The expected result is a word-for-word copy of the entries, minus any pictures.
....................
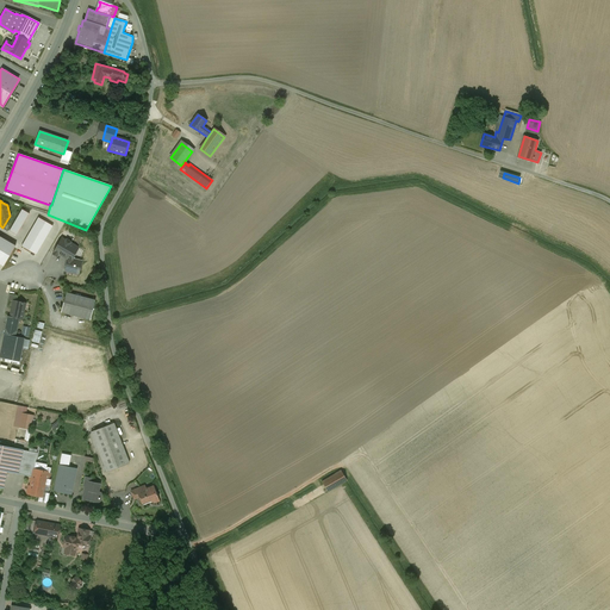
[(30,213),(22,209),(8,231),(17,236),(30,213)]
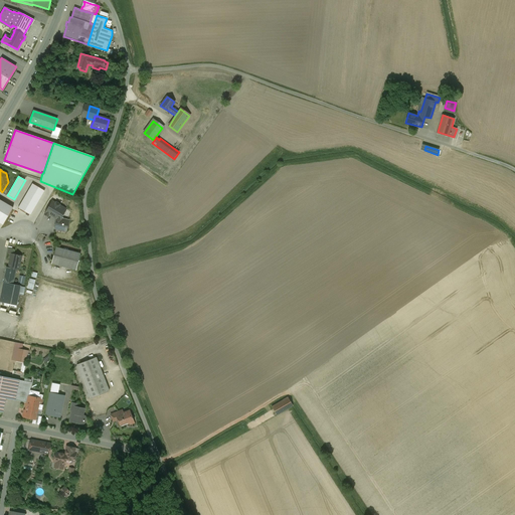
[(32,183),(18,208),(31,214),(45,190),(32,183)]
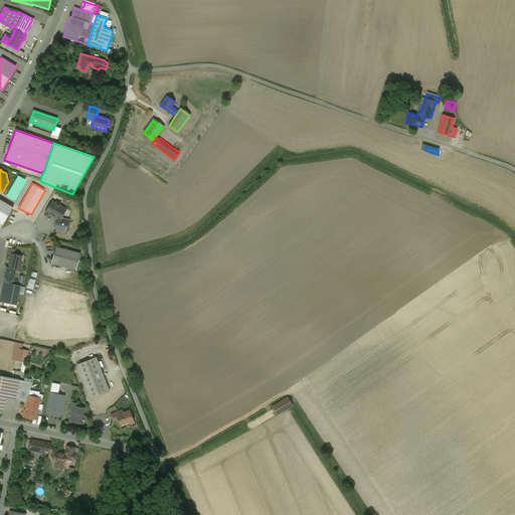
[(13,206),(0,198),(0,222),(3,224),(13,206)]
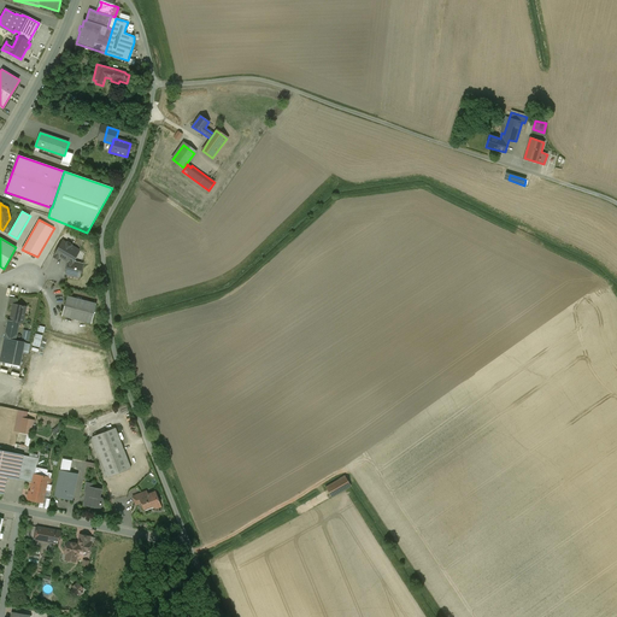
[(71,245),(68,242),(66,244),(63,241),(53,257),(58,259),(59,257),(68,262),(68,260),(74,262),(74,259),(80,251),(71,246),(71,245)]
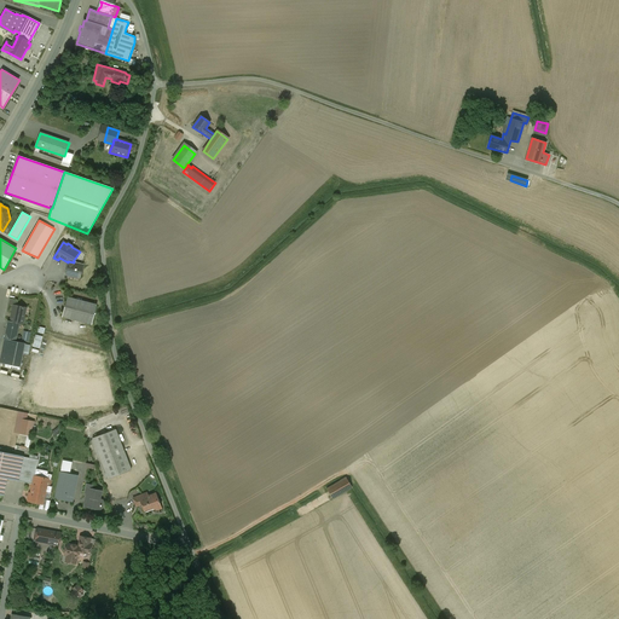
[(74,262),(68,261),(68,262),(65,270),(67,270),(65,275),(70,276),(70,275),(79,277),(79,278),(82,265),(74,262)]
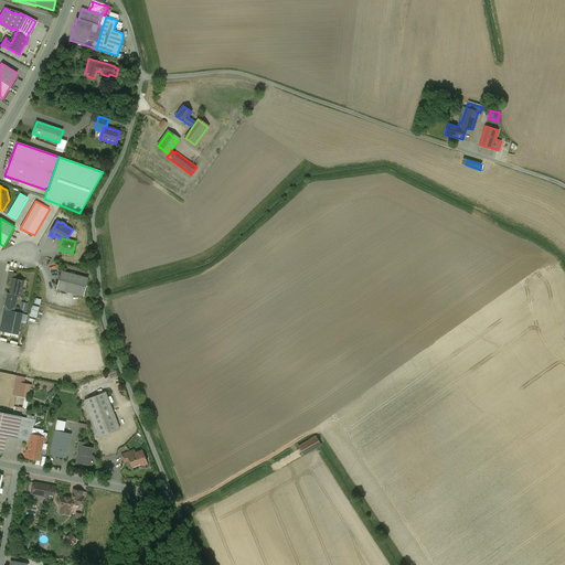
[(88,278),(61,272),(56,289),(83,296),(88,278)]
....................
# [PROBLEM SOLUTION]
[(30,213),(22,209),(8,231),(17,236),(30,213)]
[(32,183),(18,208),(31,214),(45,190),(32,183)]
[(13,206),(0,198),(0,222),(3,224),(13,206)]
[(71,245),(68,242),(66,244),(63,241),(53,257),(58,259),(59,257),(68,262),(68,260),(74,262),(74,259),(80,251),(71,246),(71,245)]
[(74,262),(68,261),(68,262),(65,270),(67,270),(65,275),(70,276),(70,275),(79,277),(79,278),(82,265),(74,262)]
[(88,278),(61,272),(56,289),(83,296),(88,278)]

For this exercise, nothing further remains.